_Work to complete:_
With the pictures left out, reproduce exactly the lines from the one containing "none -> purple plate A8:B8 level 1" through the final line of the entries.

[Colored object listings]
"""

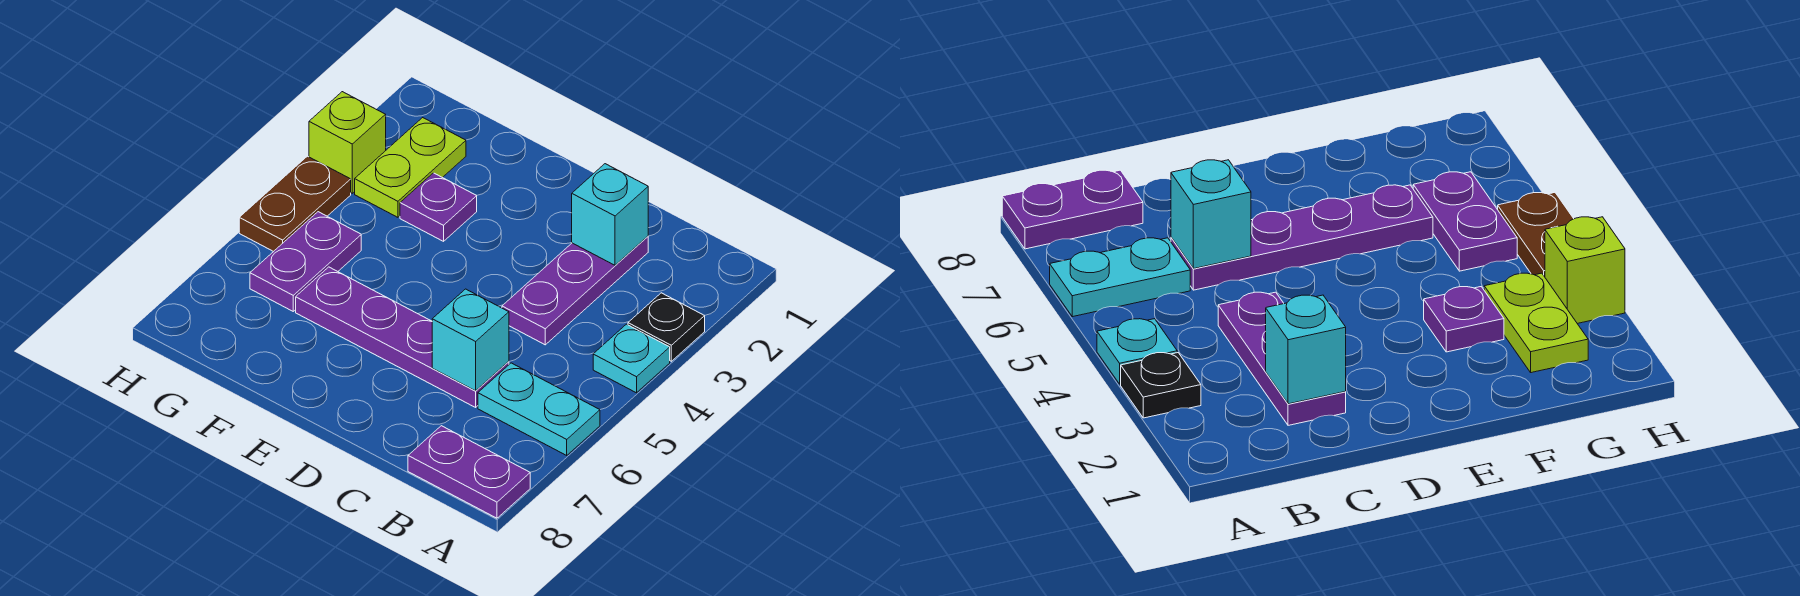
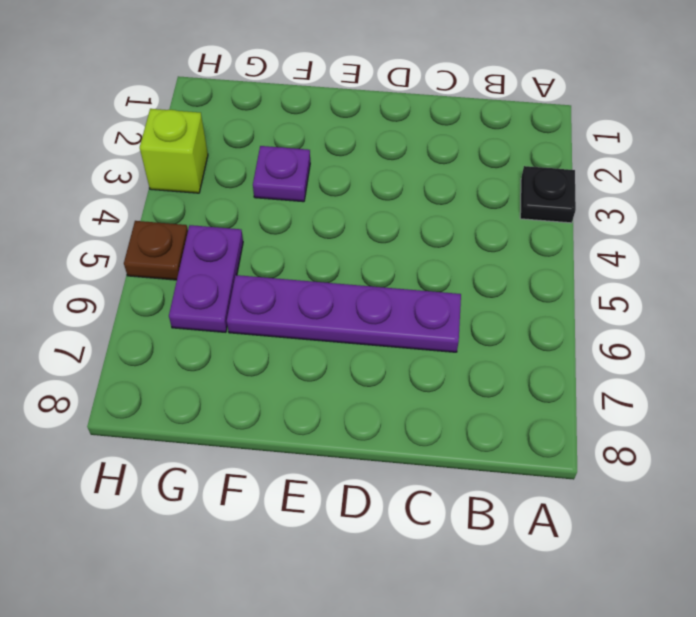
brown plate H5 level 1 -> brown plate H4:H5 level 1
none -> cyan plate A4 level 1
none -> cyan plate A6:B6 level 1
none -> purple plate A8:B8 level 1

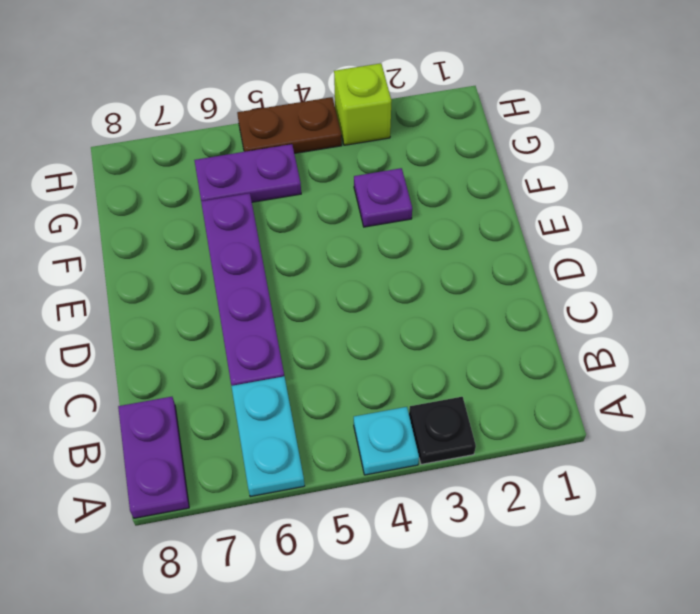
none -> purple plate C2:C4 level 1
none -> lime plate G2:G3 level 1
none -> cyan brick C2 level 2

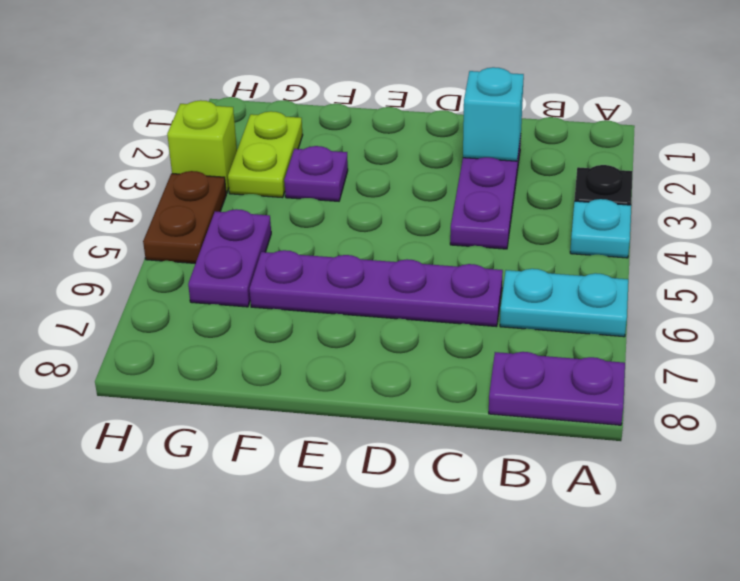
none -> cyan brick C6 level 2

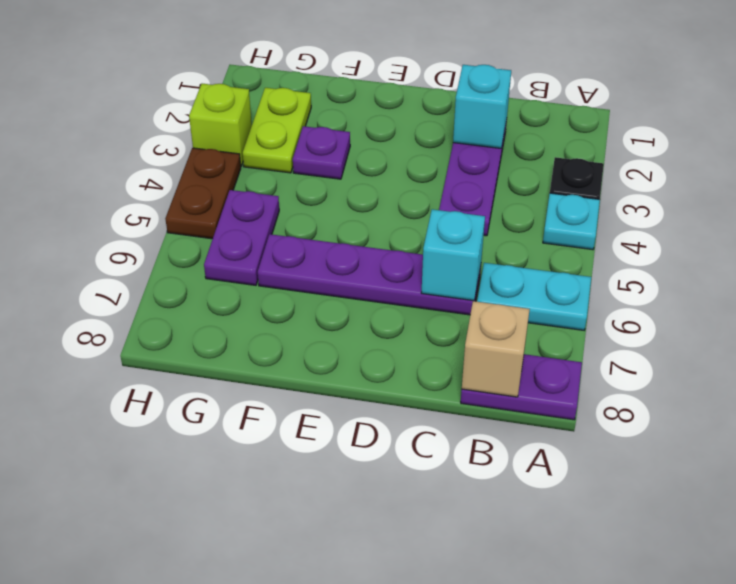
tan brick B8 level 2 -> none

"""

_Completed exercise:_
none -> purple plate A8:B8 level 1

none -> purple plate C2:C4 level 1
none -> lime plate G2:G3 level 1
none -> cyan brick C2 level 2

none -> cyan brick C6 level 2

tan brick B8 level 2 -> none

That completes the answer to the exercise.